EXERCISE GOAL
Every line below from the one with "blue cross: (54, 253)" through the one with "brown hexagon: (94, 71) -> (97, 106), moved" should be retyped exactly, both ends included; no other lines and no pictures.

Entries taken from a collection
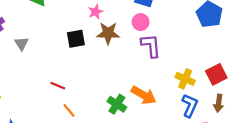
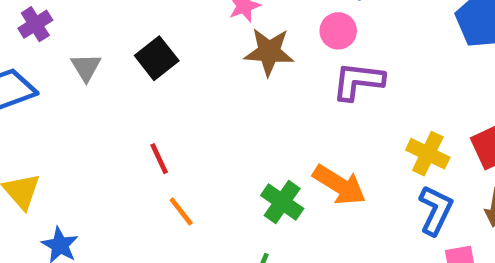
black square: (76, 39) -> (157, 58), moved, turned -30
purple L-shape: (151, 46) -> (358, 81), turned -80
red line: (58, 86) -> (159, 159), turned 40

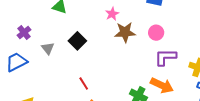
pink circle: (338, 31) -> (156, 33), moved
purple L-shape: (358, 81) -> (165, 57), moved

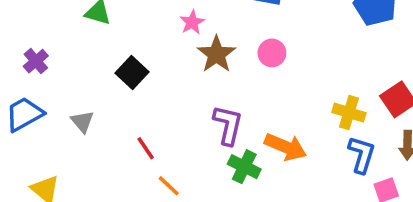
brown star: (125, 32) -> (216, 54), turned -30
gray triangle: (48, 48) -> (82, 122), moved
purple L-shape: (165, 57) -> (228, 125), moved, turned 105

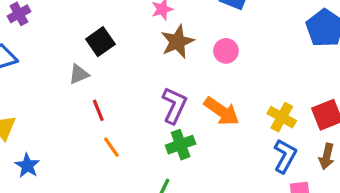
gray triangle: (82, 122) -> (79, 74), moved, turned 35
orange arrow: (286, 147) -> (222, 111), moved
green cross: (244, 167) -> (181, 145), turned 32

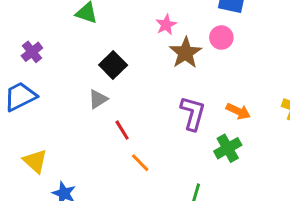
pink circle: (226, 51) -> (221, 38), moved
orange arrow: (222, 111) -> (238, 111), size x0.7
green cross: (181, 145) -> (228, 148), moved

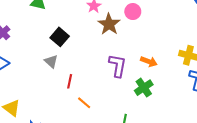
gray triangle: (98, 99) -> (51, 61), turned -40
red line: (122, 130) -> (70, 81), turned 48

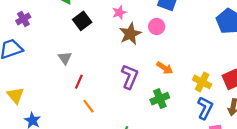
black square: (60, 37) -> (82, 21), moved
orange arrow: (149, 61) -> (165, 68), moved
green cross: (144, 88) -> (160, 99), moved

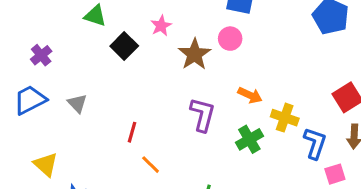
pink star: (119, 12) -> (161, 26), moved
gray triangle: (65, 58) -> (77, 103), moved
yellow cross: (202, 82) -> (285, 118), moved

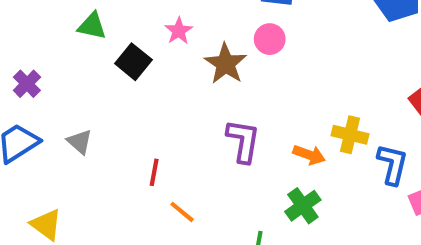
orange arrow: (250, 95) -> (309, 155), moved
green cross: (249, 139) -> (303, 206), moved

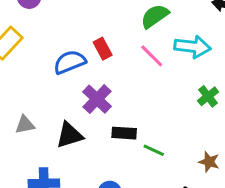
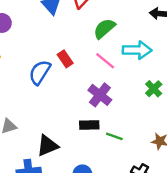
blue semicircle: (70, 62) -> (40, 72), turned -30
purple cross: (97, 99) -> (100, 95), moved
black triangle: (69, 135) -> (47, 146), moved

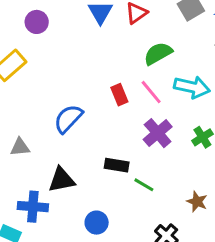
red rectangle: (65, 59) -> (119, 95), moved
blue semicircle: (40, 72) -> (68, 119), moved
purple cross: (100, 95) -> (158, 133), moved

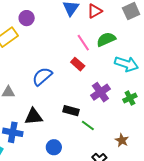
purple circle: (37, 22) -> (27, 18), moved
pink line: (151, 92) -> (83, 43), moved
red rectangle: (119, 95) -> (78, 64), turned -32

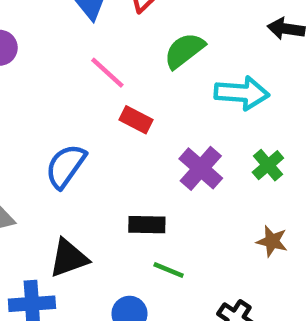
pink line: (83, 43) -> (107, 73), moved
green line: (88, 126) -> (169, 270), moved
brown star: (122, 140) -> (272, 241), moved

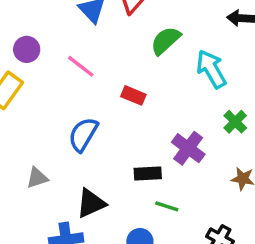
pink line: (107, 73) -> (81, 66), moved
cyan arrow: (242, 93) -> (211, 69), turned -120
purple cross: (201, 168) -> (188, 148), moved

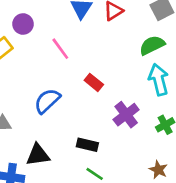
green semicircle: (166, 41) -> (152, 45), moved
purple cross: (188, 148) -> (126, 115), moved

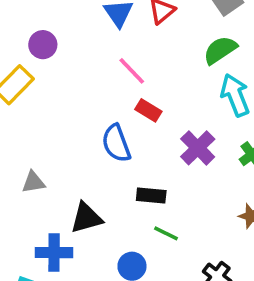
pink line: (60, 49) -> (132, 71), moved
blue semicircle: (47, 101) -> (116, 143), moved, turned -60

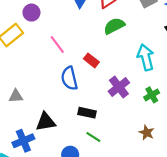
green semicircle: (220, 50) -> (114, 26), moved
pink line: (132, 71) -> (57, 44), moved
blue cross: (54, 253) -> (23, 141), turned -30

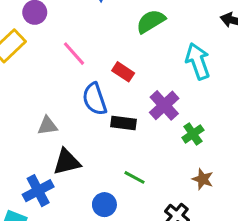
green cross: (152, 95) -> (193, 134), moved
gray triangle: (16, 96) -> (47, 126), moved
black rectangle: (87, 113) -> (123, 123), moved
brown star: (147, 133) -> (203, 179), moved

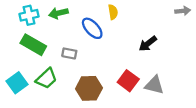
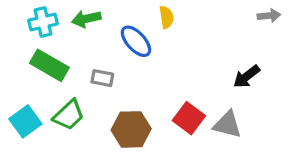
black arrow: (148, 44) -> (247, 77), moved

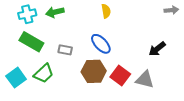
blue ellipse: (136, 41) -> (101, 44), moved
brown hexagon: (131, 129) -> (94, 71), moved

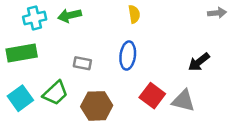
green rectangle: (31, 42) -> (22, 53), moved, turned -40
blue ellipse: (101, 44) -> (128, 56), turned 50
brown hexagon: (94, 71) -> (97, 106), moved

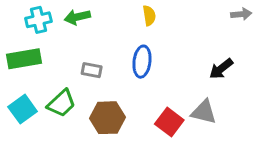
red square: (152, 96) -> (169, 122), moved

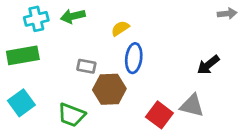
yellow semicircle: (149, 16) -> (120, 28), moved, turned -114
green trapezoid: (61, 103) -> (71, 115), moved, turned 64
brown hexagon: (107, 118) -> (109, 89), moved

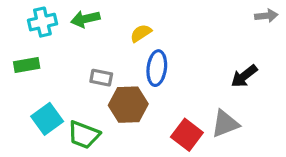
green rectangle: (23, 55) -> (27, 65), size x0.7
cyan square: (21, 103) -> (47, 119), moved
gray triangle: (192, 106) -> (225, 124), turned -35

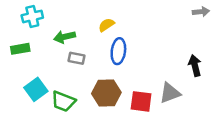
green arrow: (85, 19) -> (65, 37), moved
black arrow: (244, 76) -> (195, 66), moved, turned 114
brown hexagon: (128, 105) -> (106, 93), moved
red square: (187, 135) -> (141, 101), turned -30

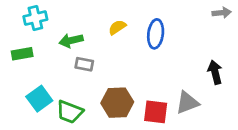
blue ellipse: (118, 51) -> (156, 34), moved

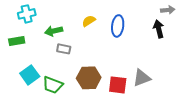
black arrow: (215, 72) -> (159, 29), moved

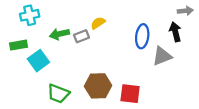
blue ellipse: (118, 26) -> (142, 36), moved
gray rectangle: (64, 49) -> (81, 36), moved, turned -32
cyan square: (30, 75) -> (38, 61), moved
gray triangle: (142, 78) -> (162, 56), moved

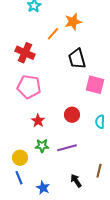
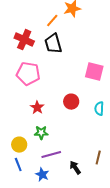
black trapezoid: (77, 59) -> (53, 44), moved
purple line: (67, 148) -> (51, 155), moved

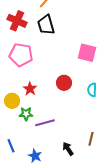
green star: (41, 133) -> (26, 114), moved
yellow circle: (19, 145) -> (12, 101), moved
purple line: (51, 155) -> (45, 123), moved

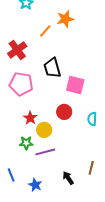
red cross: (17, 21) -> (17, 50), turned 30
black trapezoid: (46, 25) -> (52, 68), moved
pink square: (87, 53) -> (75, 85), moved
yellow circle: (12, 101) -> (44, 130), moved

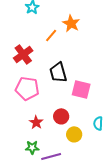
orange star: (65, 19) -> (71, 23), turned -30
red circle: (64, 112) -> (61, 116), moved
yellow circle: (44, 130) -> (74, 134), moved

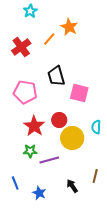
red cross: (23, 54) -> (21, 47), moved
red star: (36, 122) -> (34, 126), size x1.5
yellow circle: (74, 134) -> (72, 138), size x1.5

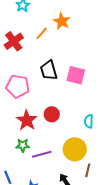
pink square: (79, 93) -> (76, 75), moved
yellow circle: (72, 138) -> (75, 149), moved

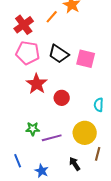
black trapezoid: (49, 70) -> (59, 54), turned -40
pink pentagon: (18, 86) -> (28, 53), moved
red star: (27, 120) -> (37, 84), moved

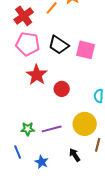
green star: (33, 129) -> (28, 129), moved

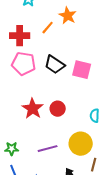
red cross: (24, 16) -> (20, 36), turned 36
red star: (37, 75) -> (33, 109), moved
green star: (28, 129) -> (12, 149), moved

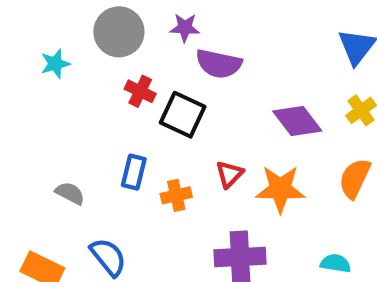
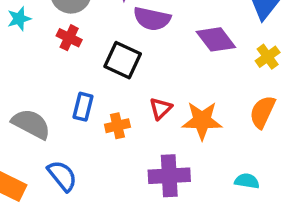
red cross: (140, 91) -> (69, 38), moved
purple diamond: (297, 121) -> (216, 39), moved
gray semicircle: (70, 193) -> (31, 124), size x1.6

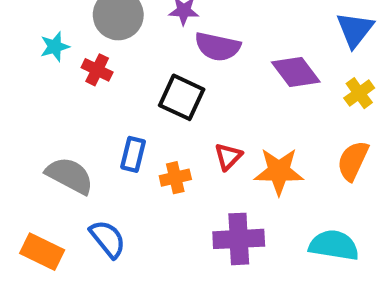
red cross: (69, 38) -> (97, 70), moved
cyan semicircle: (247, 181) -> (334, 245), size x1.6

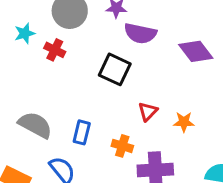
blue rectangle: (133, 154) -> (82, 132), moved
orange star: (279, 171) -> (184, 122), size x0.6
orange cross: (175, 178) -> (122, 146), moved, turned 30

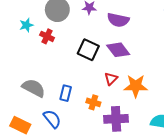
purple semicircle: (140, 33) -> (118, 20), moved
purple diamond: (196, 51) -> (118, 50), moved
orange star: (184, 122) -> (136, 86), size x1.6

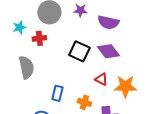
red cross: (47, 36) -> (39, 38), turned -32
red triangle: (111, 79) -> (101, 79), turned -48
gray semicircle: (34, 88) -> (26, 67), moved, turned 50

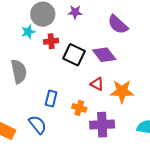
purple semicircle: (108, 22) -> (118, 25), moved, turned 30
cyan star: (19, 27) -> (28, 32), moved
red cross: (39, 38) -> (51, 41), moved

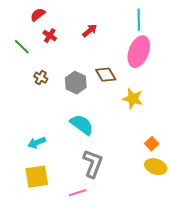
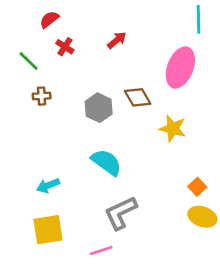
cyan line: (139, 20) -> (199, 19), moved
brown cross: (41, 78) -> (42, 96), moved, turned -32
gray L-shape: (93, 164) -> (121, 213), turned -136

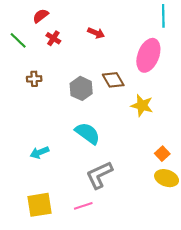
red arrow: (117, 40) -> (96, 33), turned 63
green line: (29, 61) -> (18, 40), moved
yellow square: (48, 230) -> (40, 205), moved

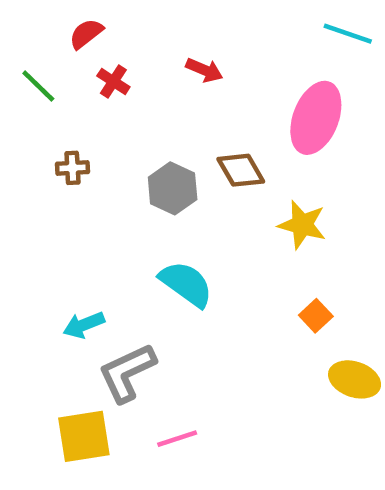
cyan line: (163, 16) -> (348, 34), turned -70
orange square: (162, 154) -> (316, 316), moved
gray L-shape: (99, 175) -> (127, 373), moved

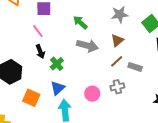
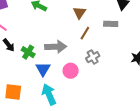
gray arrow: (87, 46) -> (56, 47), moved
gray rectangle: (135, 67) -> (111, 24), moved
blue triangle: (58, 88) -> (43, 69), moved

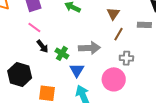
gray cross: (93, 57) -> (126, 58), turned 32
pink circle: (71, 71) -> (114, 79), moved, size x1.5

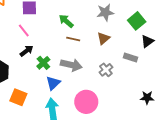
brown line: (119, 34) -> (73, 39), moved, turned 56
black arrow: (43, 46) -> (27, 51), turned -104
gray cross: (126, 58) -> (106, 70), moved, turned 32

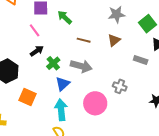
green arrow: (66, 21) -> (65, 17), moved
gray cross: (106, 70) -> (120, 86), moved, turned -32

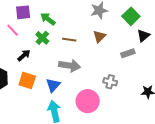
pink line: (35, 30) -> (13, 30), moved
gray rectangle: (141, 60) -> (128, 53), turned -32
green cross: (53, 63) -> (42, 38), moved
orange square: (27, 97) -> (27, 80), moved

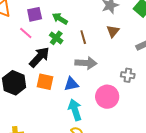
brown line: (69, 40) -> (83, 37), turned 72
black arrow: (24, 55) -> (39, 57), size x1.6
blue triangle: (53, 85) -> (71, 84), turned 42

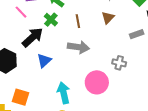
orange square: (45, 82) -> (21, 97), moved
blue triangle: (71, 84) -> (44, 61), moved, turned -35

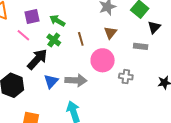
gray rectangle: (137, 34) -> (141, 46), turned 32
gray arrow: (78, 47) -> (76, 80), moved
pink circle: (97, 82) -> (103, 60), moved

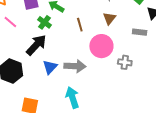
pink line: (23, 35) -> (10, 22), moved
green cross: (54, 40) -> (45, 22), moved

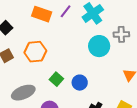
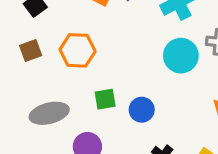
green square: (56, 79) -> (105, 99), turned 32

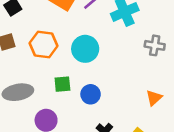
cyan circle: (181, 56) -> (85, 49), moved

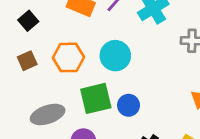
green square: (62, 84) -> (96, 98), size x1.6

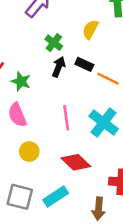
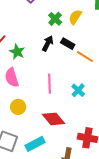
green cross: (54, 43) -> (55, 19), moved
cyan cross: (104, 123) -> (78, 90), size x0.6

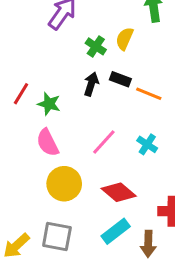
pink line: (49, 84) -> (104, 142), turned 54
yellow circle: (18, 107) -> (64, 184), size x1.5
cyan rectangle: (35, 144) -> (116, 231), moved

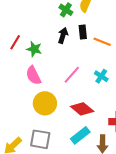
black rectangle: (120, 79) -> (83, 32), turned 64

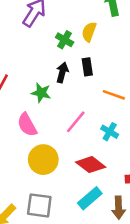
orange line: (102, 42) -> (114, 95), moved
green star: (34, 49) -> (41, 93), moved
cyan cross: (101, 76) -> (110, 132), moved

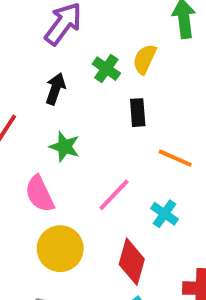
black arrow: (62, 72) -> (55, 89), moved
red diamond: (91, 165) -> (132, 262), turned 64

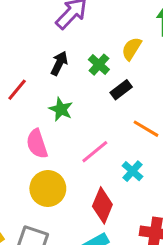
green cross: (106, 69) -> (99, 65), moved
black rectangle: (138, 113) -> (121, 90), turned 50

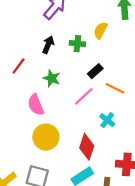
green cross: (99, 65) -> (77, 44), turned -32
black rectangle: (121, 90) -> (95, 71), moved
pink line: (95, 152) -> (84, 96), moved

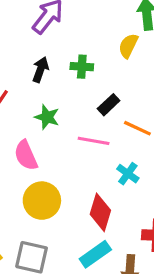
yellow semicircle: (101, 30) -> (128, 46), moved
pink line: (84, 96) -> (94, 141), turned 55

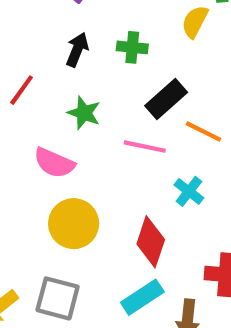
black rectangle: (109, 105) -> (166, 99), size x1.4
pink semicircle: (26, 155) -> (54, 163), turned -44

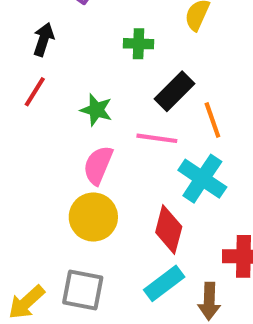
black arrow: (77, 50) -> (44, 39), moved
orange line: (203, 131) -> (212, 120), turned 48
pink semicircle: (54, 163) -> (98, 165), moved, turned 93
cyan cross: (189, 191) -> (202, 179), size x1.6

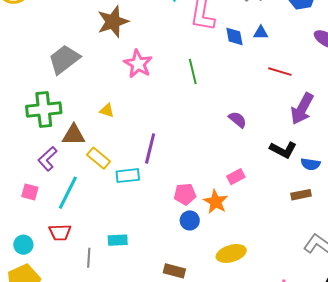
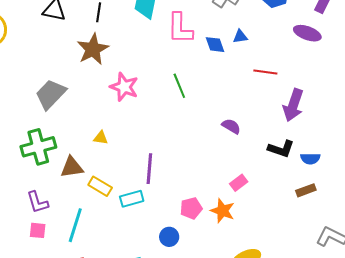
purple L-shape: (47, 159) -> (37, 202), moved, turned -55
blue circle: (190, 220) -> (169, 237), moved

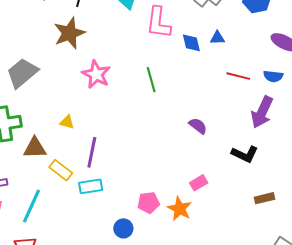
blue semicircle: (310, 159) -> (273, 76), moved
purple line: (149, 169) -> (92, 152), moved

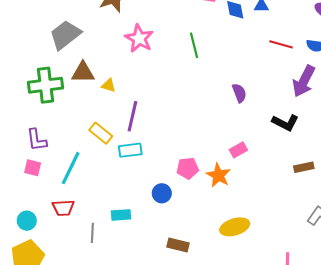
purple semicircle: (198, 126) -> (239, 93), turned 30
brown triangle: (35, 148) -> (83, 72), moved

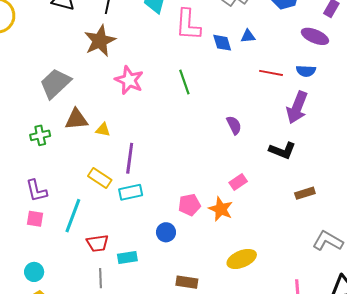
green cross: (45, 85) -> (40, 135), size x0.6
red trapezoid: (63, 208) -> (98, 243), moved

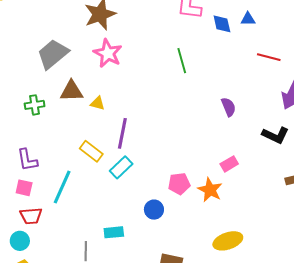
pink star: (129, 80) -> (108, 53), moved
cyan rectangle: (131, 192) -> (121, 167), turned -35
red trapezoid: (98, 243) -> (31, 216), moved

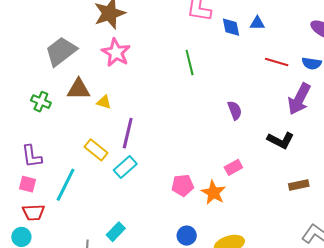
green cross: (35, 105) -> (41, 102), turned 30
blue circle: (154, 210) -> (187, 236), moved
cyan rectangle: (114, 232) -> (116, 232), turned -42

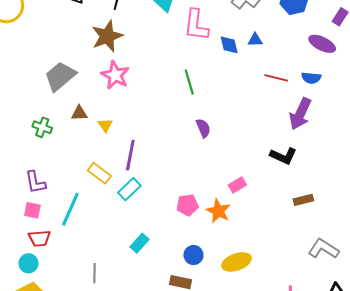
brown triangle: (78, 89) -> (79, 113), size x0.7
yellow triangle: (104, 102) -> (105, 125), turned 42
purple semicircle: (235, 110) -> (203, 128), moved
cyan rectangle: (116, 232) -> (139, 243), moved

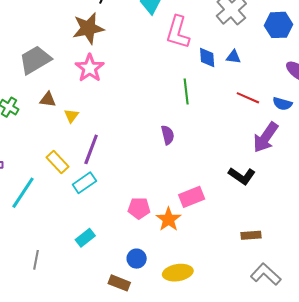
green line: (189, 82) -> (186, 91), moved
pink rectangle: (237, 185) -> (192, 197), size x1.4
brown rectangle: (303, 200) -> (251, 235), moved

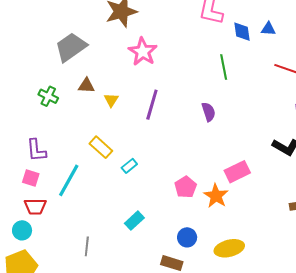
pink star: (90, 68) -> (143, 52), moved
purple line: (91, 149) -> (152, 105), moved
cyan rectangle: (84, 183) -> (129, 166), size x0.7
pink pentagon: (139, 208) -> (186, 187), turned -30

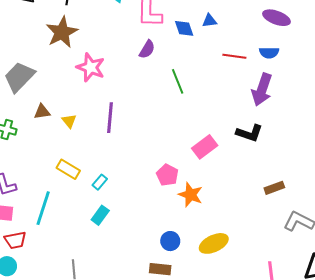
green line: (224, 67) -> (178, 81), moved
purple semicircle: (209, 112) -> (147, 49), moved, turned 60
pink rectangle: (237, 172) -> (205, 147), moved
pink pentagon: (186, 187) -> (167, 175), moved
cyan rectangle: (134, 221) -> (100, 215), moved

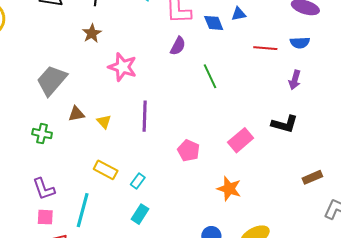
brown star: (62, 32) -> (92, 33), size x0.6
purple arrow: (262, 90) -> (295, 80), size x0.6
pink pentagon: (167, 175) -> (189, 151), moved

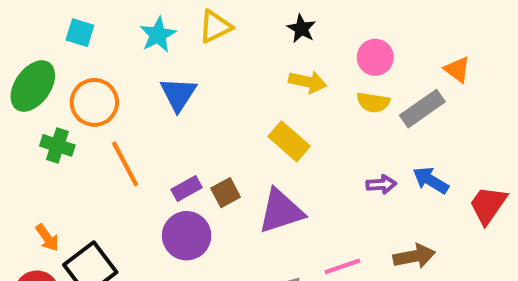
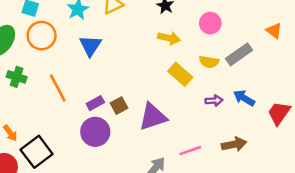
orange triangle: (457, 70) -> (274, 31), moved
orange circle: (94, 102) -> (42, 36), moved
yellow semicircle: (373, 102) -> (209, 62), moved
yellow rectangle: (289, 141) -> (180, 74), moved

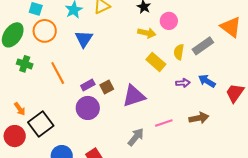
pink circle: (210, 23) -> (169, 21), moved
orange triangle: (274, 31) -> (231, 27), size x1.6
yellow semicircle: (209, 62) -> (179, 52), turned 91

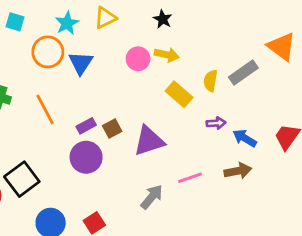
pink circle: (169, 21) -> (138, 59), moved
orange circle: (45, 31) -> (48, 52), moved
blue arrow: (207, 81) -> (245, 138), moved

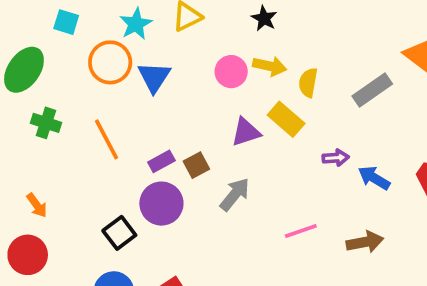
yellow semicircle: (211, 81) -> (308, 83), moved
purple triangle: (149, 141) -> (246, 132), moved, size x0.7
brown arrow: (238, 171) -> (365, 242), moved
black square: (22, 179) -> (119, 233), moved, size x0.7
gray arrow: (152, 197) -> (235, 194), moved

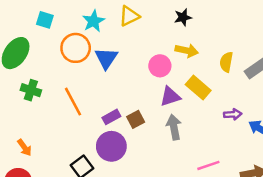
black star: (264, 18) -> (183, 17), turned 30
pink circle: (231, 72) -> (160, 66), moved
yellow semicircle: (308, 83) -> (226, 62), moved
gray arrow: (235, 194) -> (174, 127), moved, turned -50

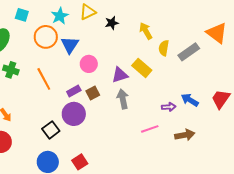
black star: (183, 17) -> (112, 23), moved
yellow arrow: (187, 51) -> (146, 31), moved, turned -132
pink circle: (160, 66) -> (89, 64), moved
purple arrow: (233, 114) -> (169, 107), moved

SOLUTION TO THE EXERCISE
blue cross: (54, 253) -> (23, 141), turned -30

green cross: (152, 95) -> (193, 134), moved
gray triangle: (16, 96) -> (47, 126), moved
black rectangle: (87, 113) -> (123, 123), moved
brown star: (147, 133) -> (203, 179), moved

black arrow: (148, 44) -> (247, 77), moved

blue ellipse: (136, 41) -> (101, 44), moved
brown hexagon: (131, 129) -> (94, 71), moved

green rectangle: (31, 42) -> (22, 53), moved, turned -40
blue ellipse: (101, 44) -> (128, 56), turned 50
brown hexagon: (94, 71) -> (97, 106), moved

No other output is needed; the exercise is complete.